▶ _Source material_:
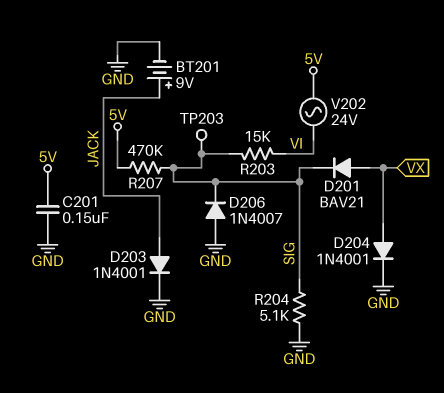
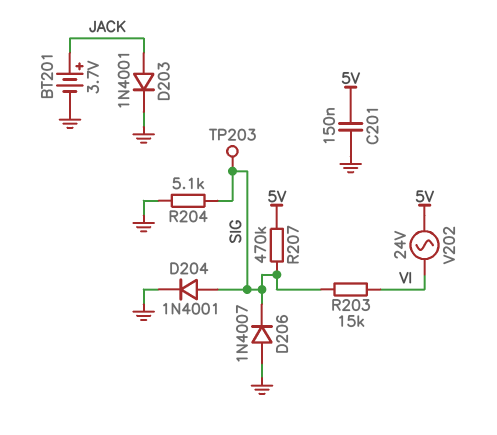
BT201: 9V (plus JACK, minus GND) -> 3.7V (plus JACK, minus GND)
D201: diode BAV21 (A VX, K SIG) -> none
D204: diode 1N4001 (A VX, K GND) -> diode 1N4001 (A SIG, K GND)

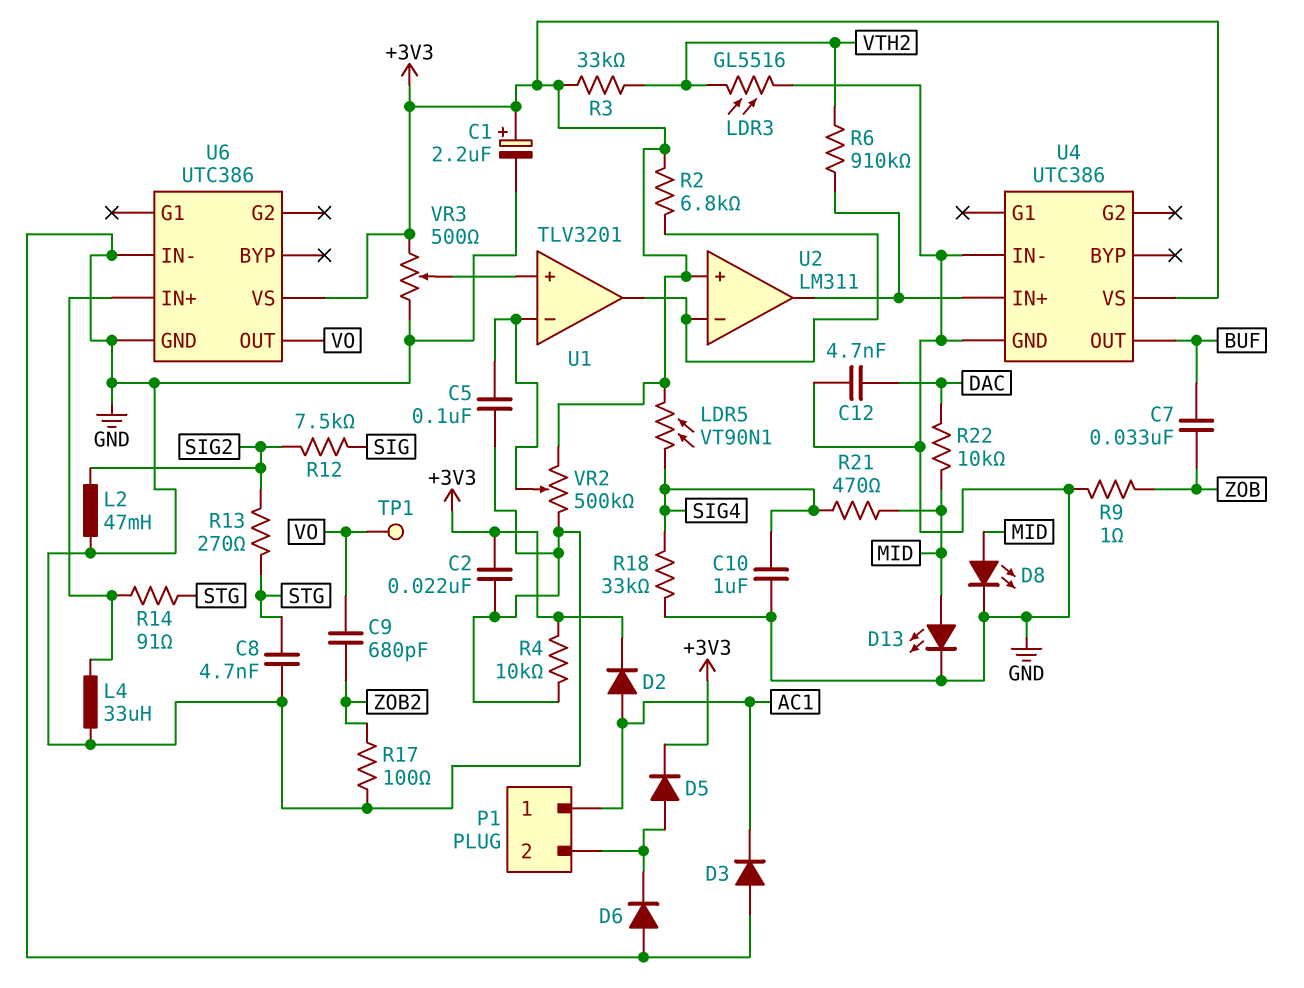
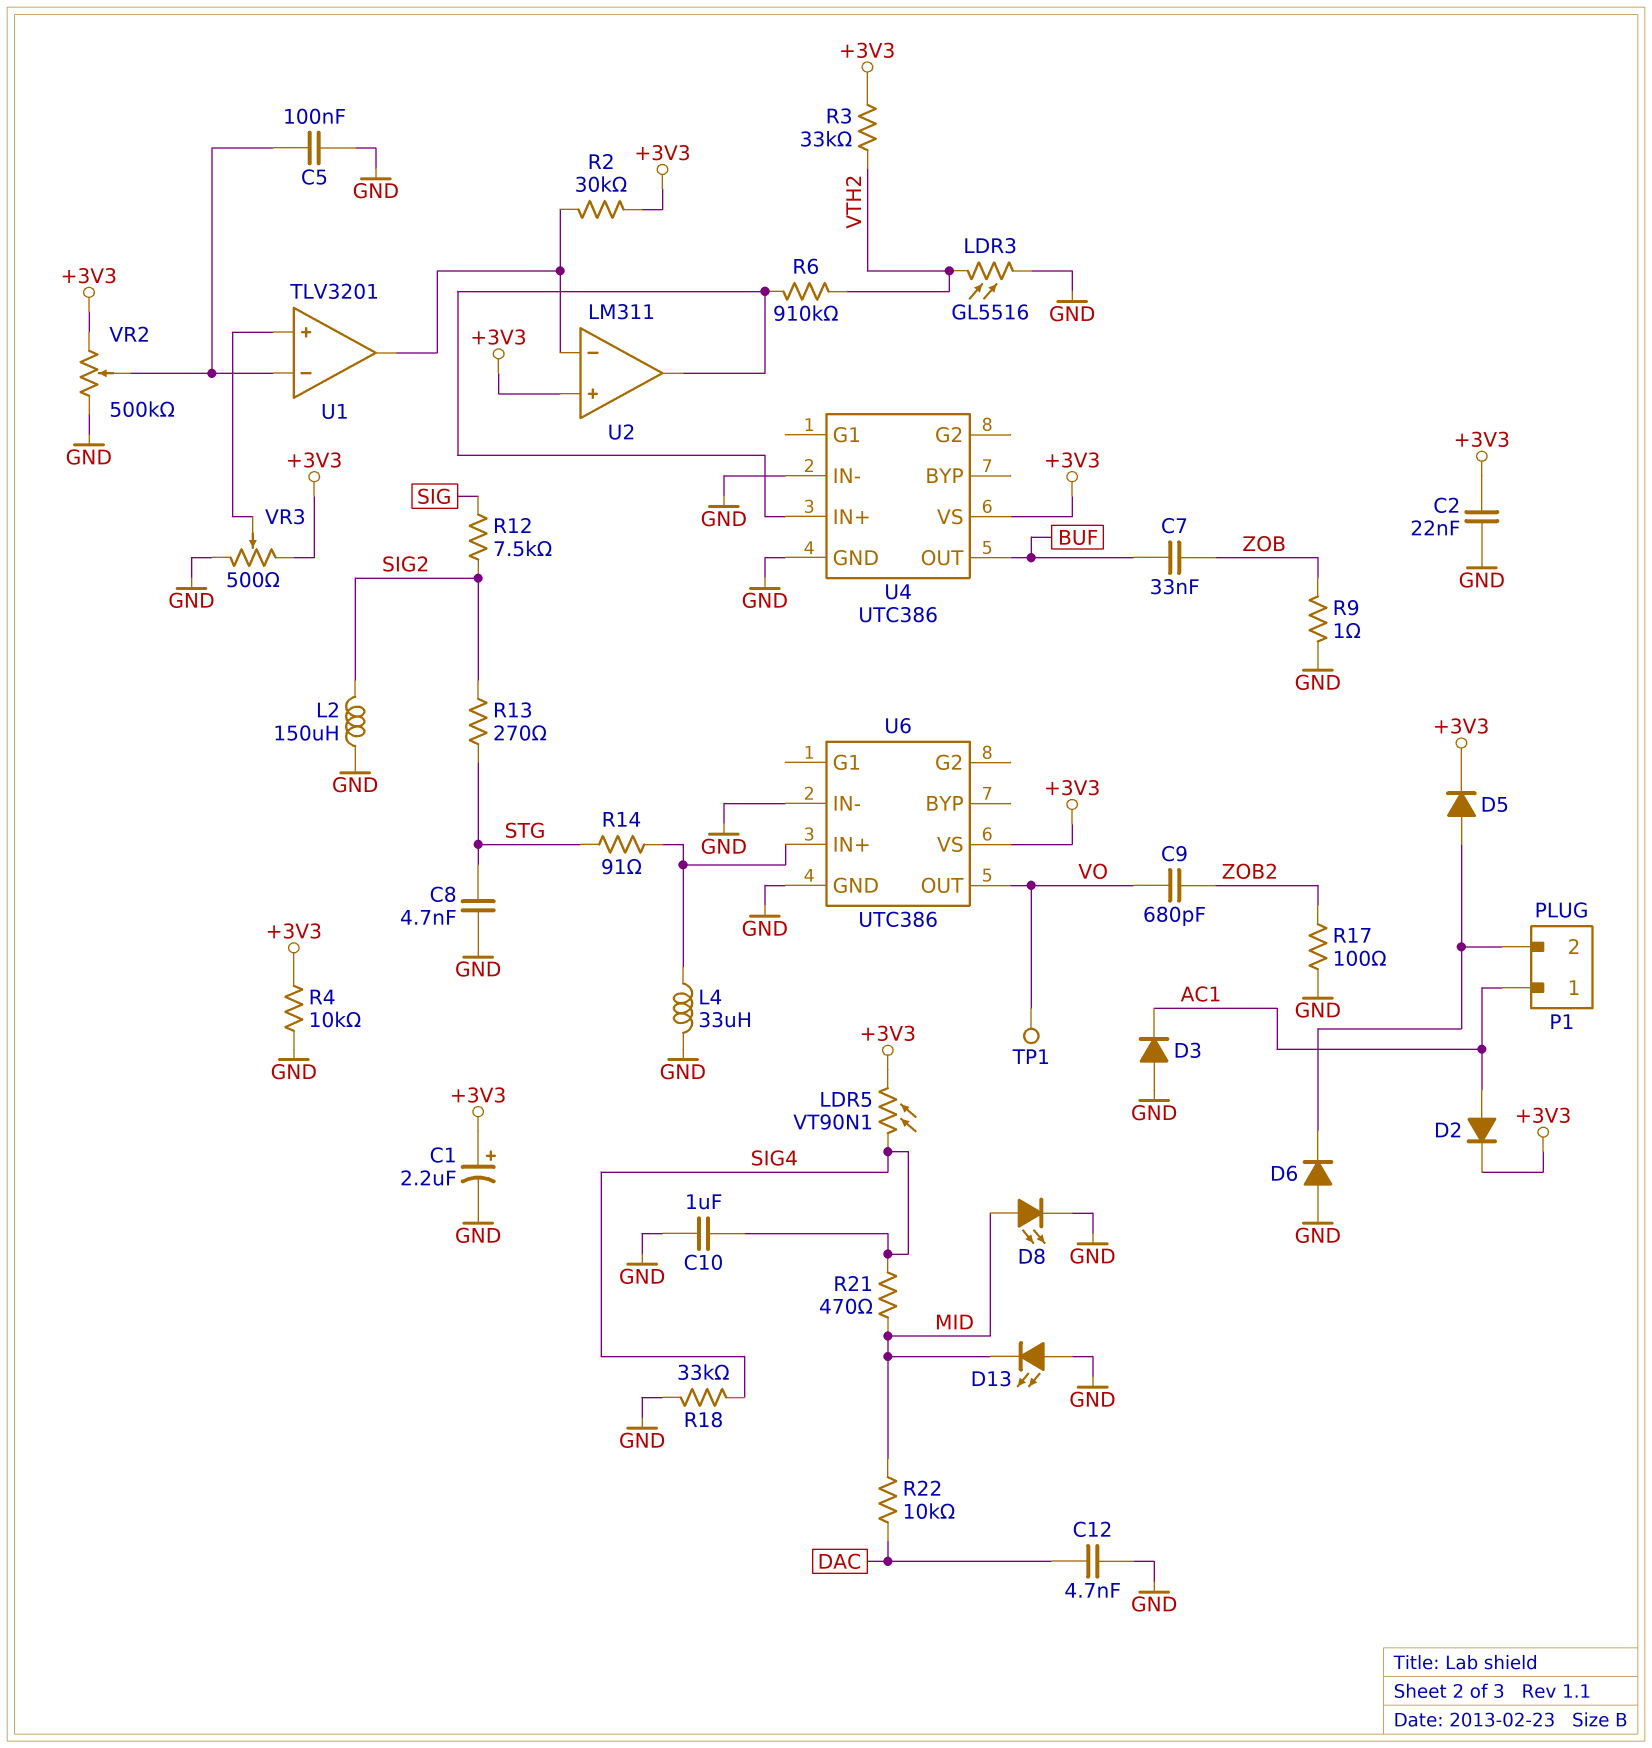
D13: LED (A MID, K GND) -> LED (A GND, K MID)
L2: 47mH (GND, SIG2) -> 150uH (GND, SIG2)
R2: 6.8k (+3V3, U1/out) -> 30k (+3V3, U1/out)

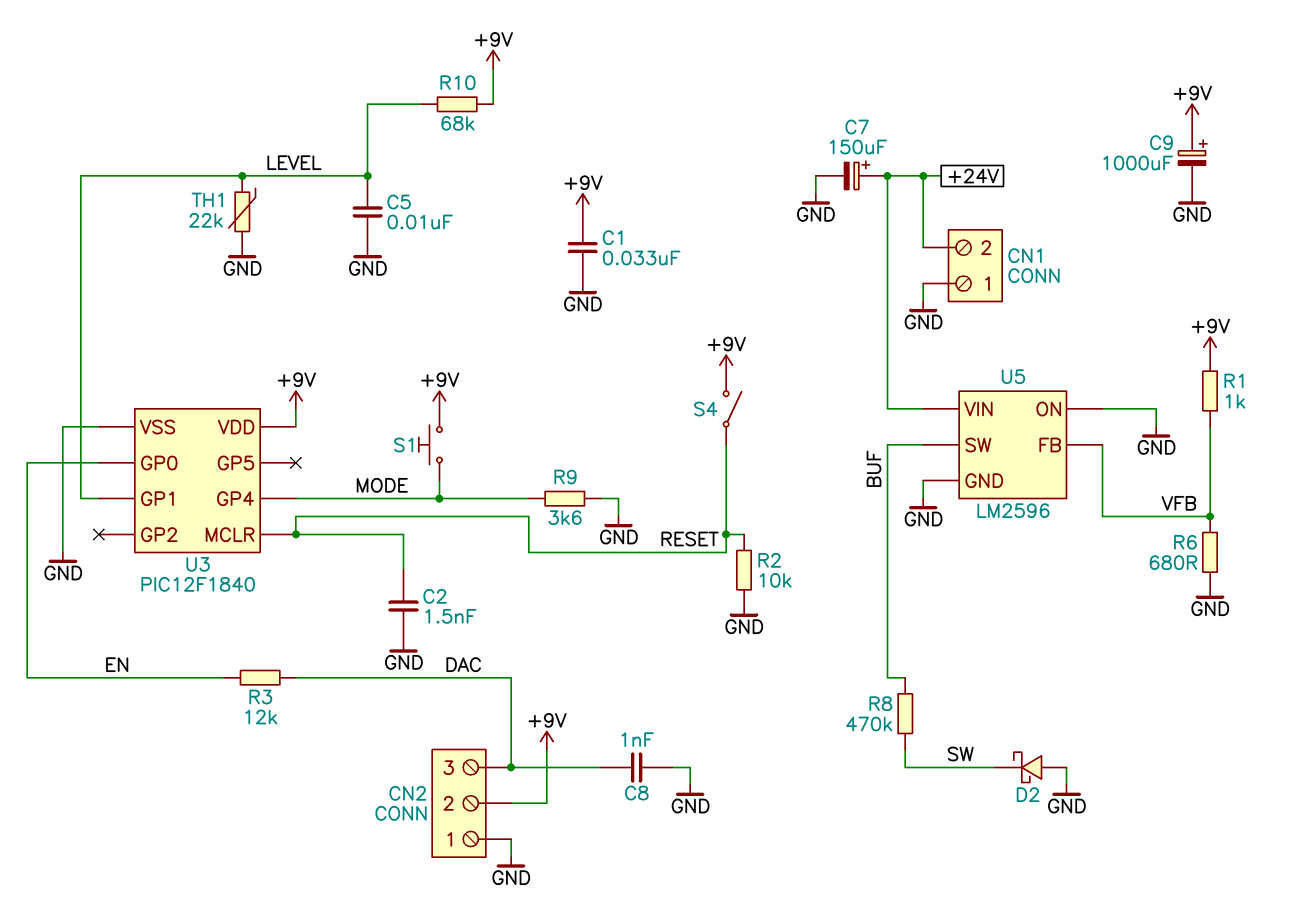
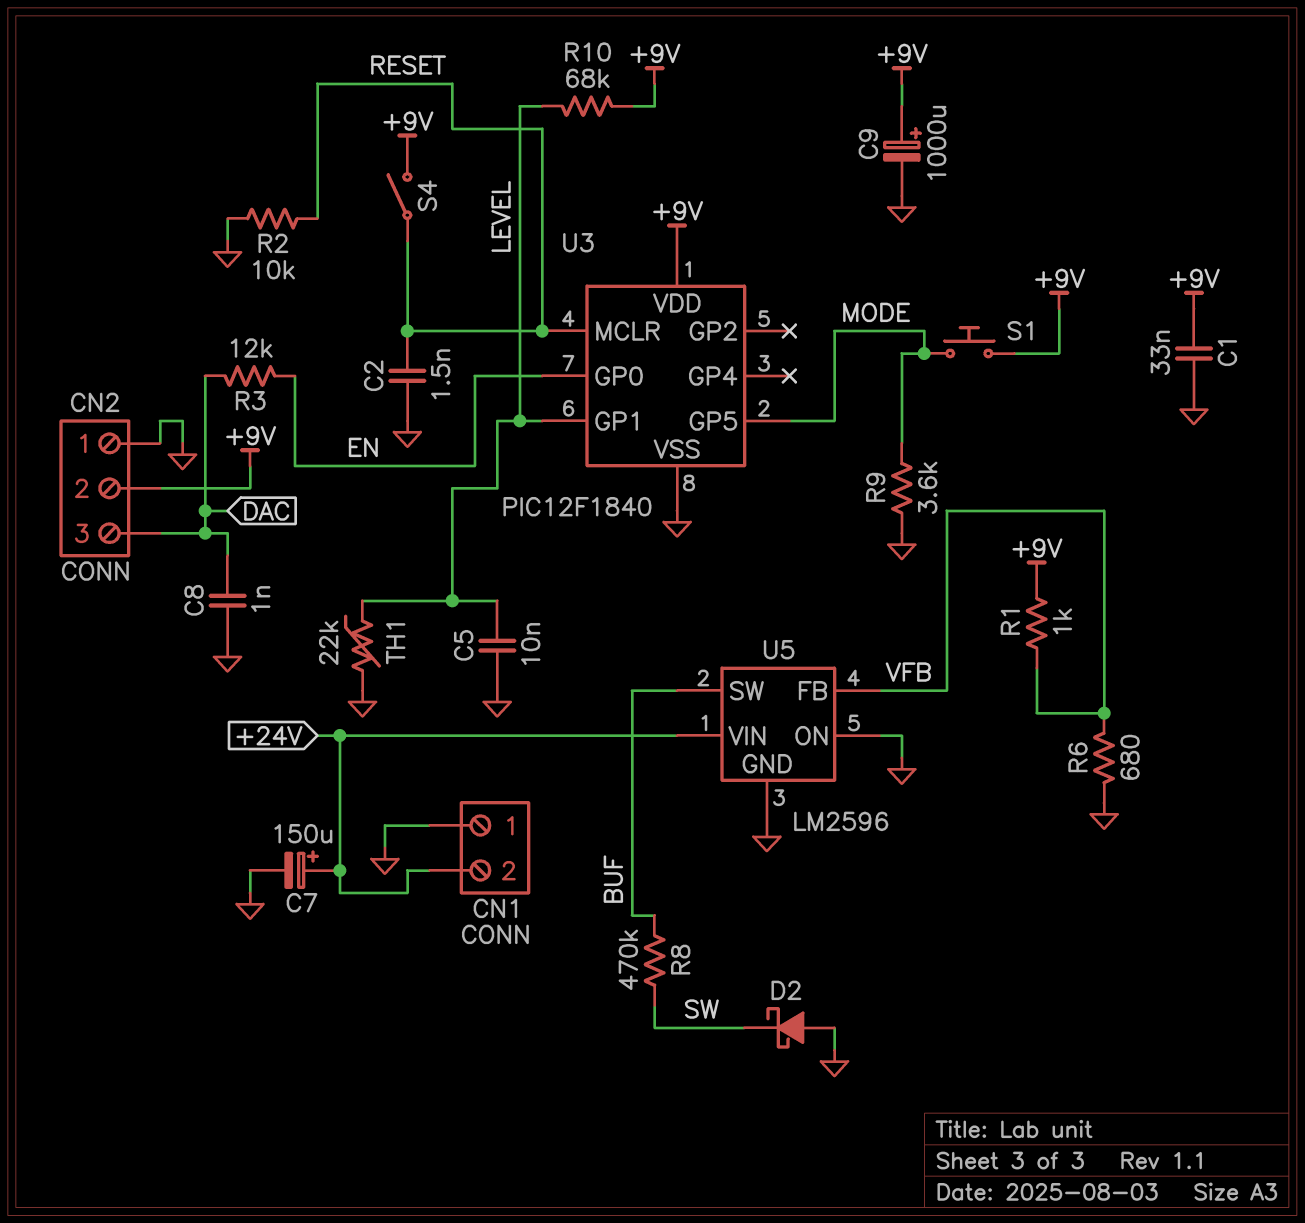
U3 pin GP4: MODE -> none
U3 pin GP5: none -> MODE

▶ _Work item_: Please tally how many lines in the listing above contain the word "diode", and answer with the figure alone.

▶ _Your response_: 2